Work required => Whatever pictures appear, omit them, and repeat the data below exactly.

Data shown Block Start

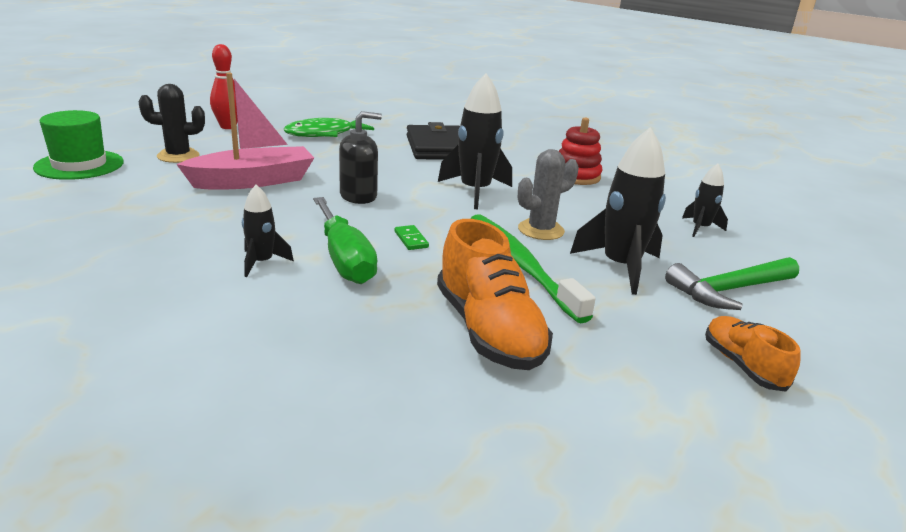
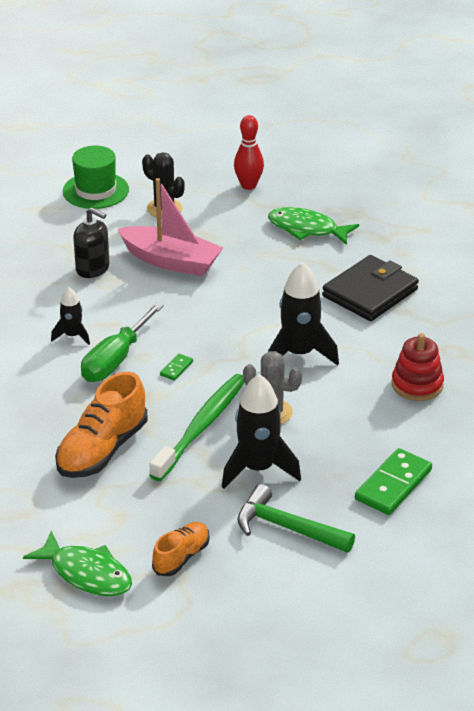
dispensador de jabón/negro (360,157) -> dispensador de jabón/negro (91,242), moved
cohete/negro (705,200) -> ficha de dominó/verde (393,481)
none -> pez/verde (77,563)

Data shown Block End

Reply =>
dispensador de jabón/negro (360,157) -> dispensador de jabón/negro (91,242), moved
cohete/negro (705,200) -> ficha de dominó/verde (393,481)
none -> pez/verde (77,563)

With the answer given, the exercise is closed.